(Records provided Opens)

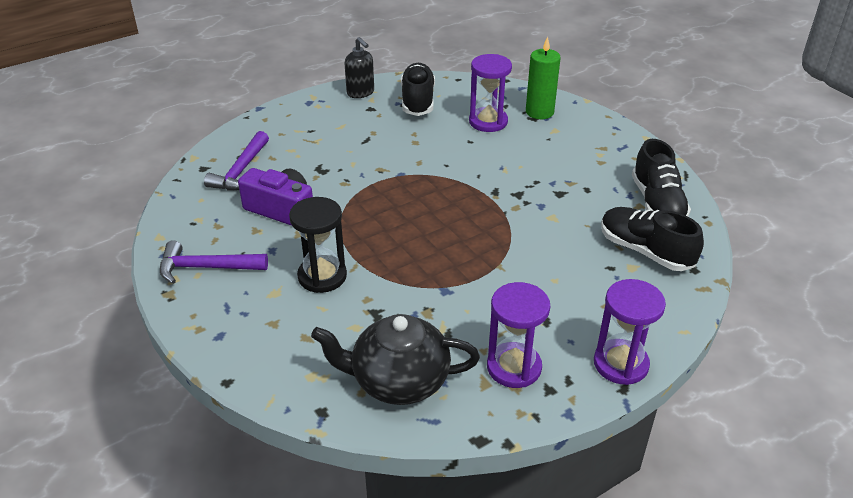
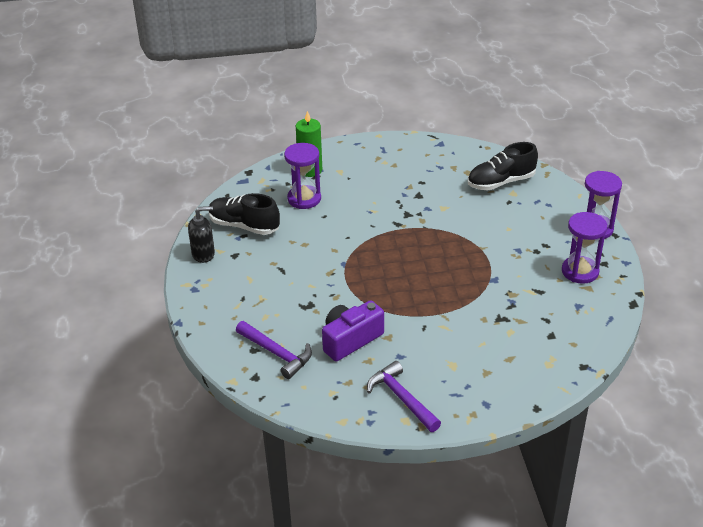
camera: 65 degrees left, 0 degrees up
purple hammer [160,240,268,284] -> purple hammer turned 120 degrees clockwise [367,361,441,432]
black hourglass [289,197,347,293] -> none
black teapot [311,314,480,405] -> none
black shoe [632,139,691,217] -> none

(Records provided Closes)

Provide the number of lines in the records above that contain the word "degrees", with no additional words.

2